▶ [Directions for this task] Lower down are entries containing pictures. Copy exactly, without those pictures, the lines from the line with "purple scissors: [107,165,185,221]" through the line with "yellow traffic cone: [280,299,336,364]".

Colored item counts:
──────

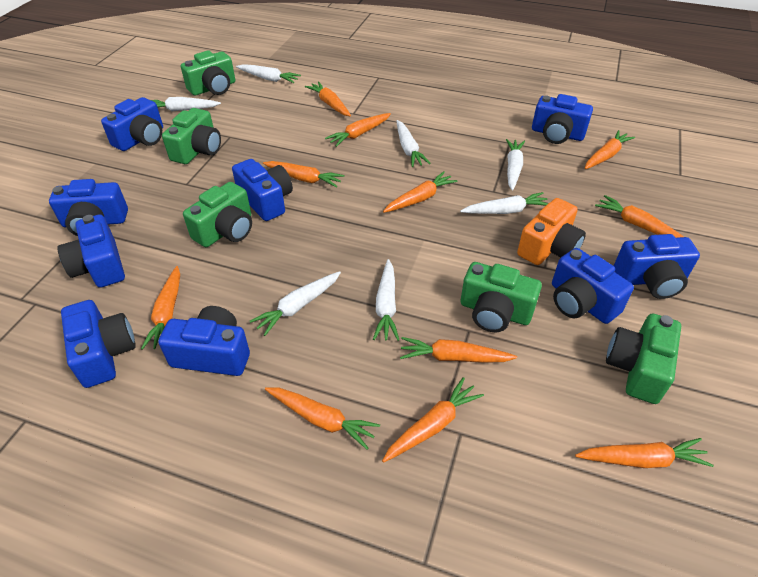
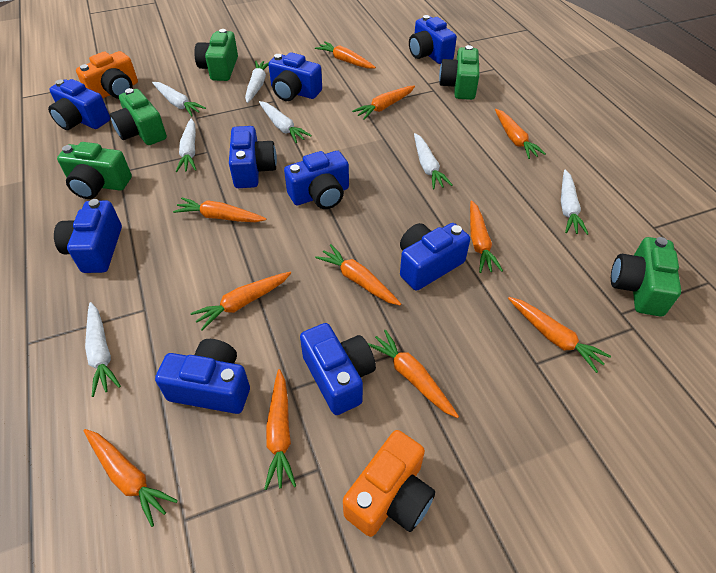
orange camera: [517,198,586,265] = 1 -> [76,51,138,99] [343,430,436,537] = 2

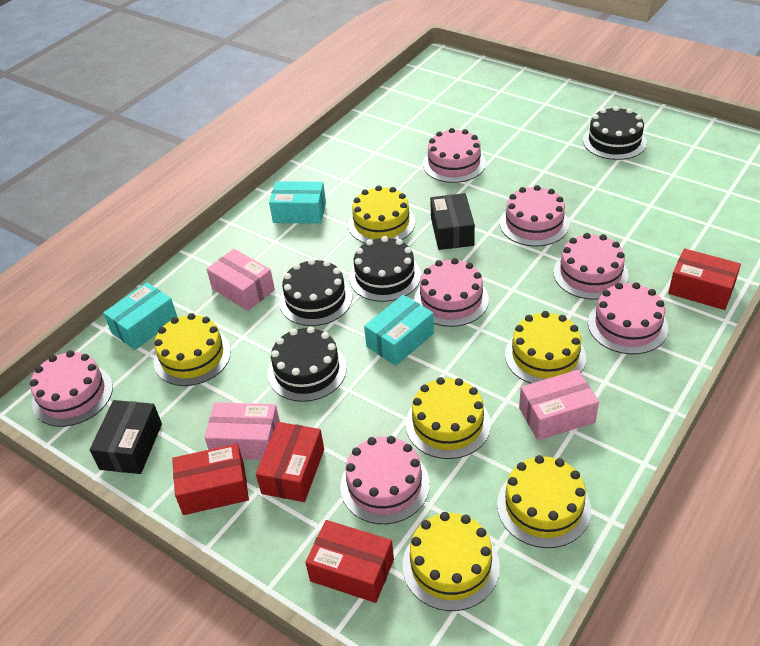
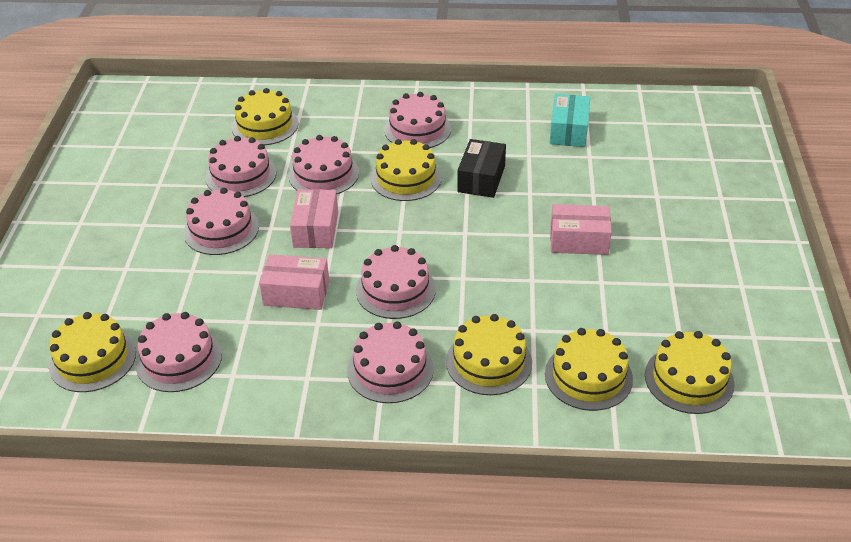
black box: [89,400,162,474] [430,193,475,250] = 2 -> [457,139,506,198] = 1
black cake: [268,326,347,402] [279,259,352,326] [349,236,421,302] [583,106,647,160] = 4 -> none = 0
red box: [172,444,249,515] [256,422,324,502] [305,520,394,603] [668,248,741,310] = 4 -> none = 0
turquoise box: [103,282,178,350] [269,181,326,224] [364,295,434,366] = 3 -> [550,94,590,147] = 1

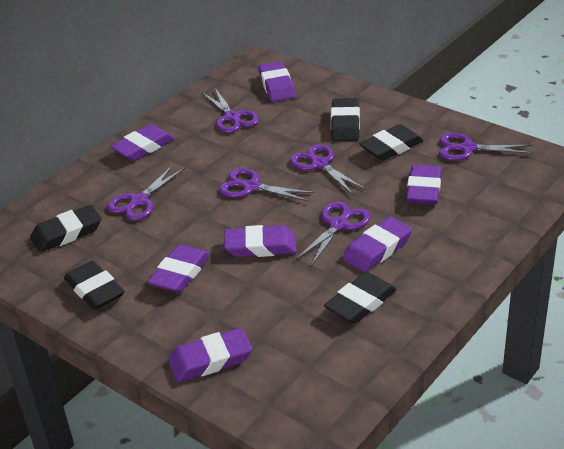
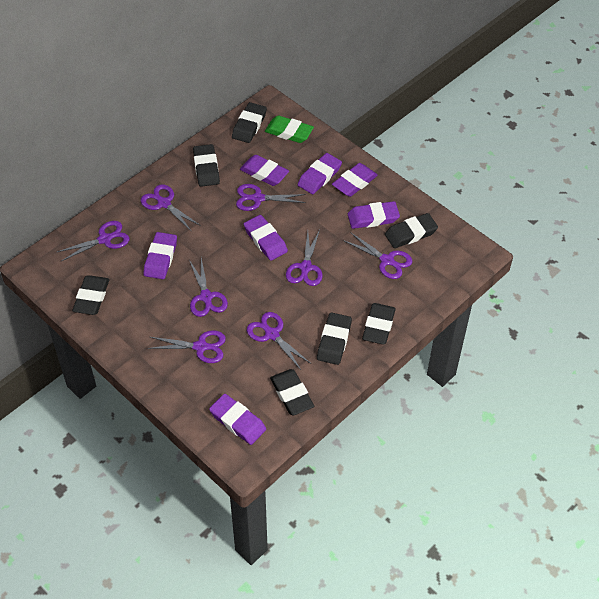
black eraser: [30,205,101,252] [64,261,125,310] [324,272,397,324] [331,98,360,141] [359,124,424,161] = 5 -> [72,275,109,315] [193,144,220,187] [232,102,267,143] [270,369,314,415] [317,312,352,365] [362,303,396,345] [385,213,438,248] = 7
green eraser: none = 0 -> [265,116,314,143] = 1
purple scissors: [107,165,185,221] [203,88,259,133] [219,168,315,201] [290,144,366,195] [296,201,371,266] [439,133,533,161] = 6 -> [57,221,129,261] [141,184,201,232] [147,330,226,363] [189,258,228,317] [236,184,306,211] [247,312,310,370] [286,230,323,286] [343,232,412,279] = 8

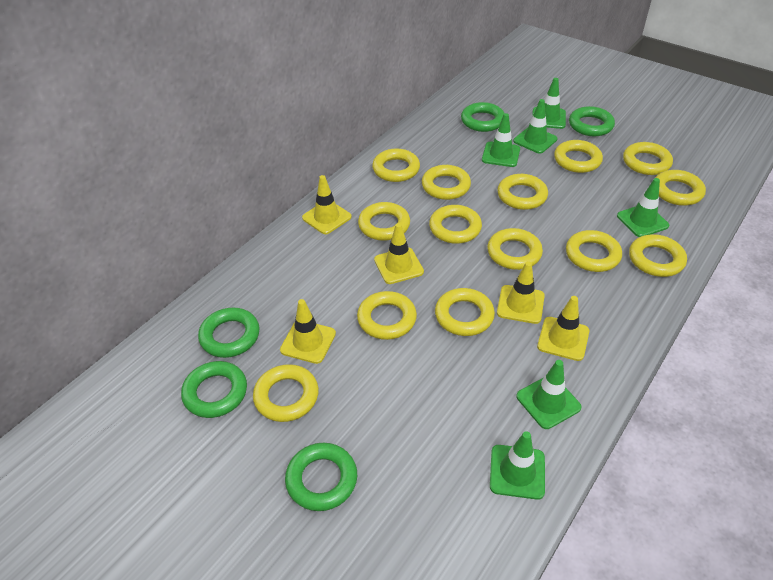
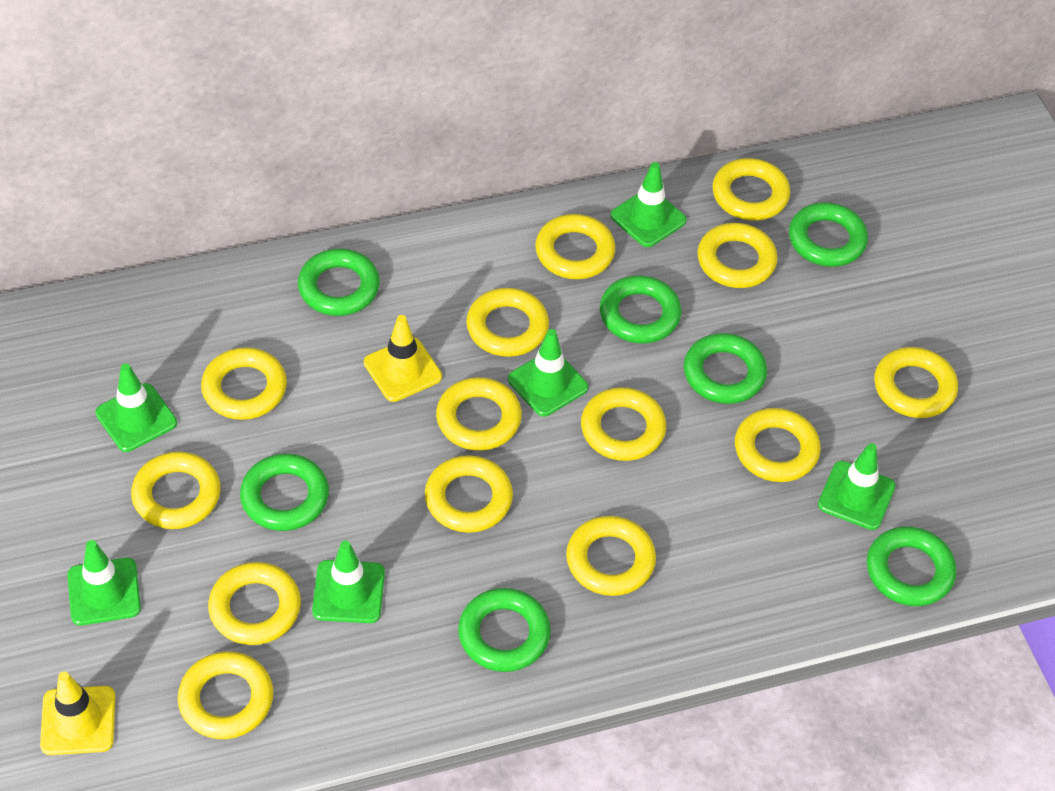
green ring: [181,361,247,418] [198,307,260,358] [285,443,357,511] [461,102,505,132] [569,106,615,136] = 5 -> [240,454,329,531] [298,249,380,316] [458,588,551,672] [600,275,681,344] [684,333,767,404] [789,202,868,267] [867,526,957,606] = 7
yellow traffic cone: [280,299,336,364] [302,175,352,234] [374,223,424,284] [497,261,545,324] [537,296,589,361] = 5 -> [40,672,115,755] [364,315,442,402] = 2

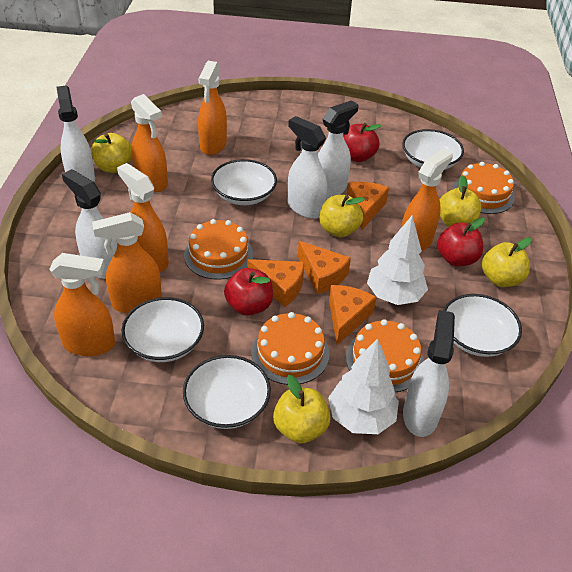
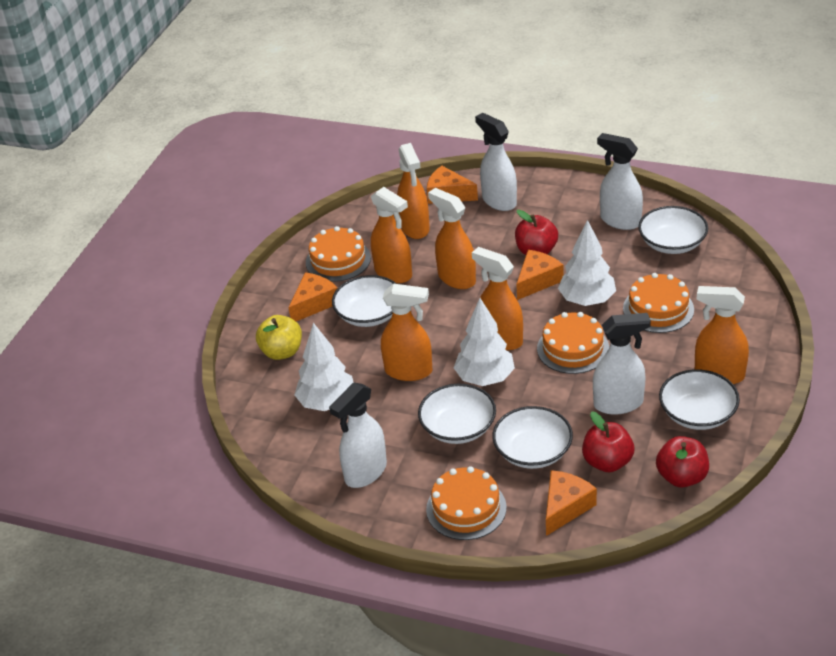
white spray bottle: [57,86,95,182] [62,169,117,279] [288,116,327,219] [318,100,358,200] [403,310,455,437] = 5 -> [329,383,387,488] [475,113,517,211] [593,313,651,415] [597,133,643,230] = 4
white tree: [328,338,399,434] [367,216,428,305] = 2 -> [294,323,354,411] [454,298,515,386] [558,220,616,306] = 3
yellow apple: [91,133,132,173] [273,375,331,443] [319,195,365,237] [439,175,481,227] [482,238,532,287] = 5 -> [256,315,302,360] = 1

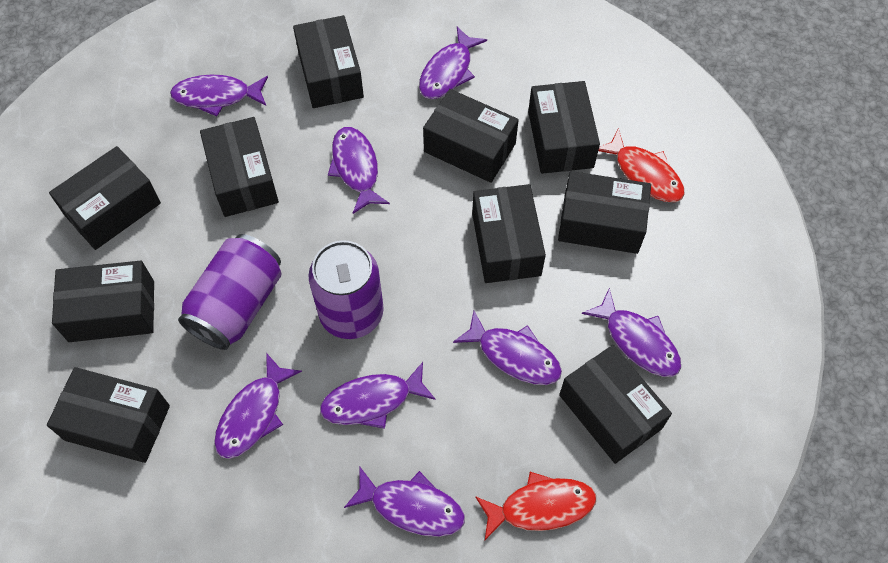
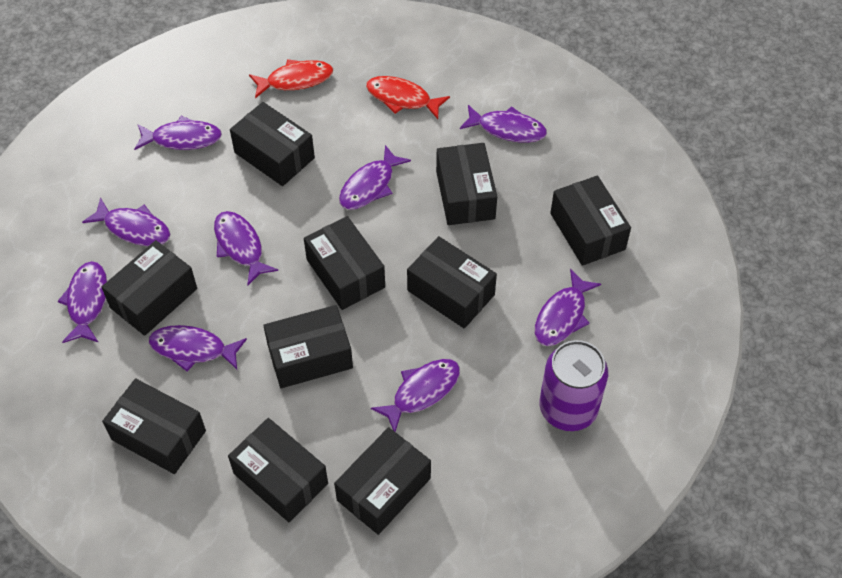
purple can: [178,234,282,350] [308,240,384,339] = 2 -> [539,340,608,431] = 1
purple fish: [170,75,268,116] [214,353,302,459] [320,362,436,429] [328,127,390,214] [344,466,465,537] [419,27,487,99] [453,311,562,385] [582,288,681,377] = 8 -> [58,261,107,343] [82,198,171,246] [134,116,222,150] [149,325,247,372] [214,211,278,286] [339,145,411,210] [371,359,460,432] [460,105,547,143] [535,269,601,346] = 9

──────

▶ [Solution]
purple scissors: [107,165,185,221] [203,88,259,133] [219,168,315,201] [290,144,366,195] [296,201,371,266] [439,133,533,161] = 6 -> [57,221,129,261] [141,184,201,232] [147,330,226,363] [189,258,228,317] [236,184,306,211] [247,312,310,370] [286,230,323,286] [343,232,412,279] = 8

green ring: [181,361,247,418] [198,307,260,358] [285,443,357,511] [461,102,505,132] [569,106,615,136] = 5 -> [240,454,329,531] [298,249,380,316] [458,588,551,672] [600,275,681,344] [684,333,767,404] [789,202,868,267] [867,526,957,606] = 7
yellow traffic cone: [280,299,336,364] [302,175,352,234] [374,223,424,284] [497,261,545,324] [537,296,589,361] = 5 -> [40,672,115,755] [364,315,442,402] = 2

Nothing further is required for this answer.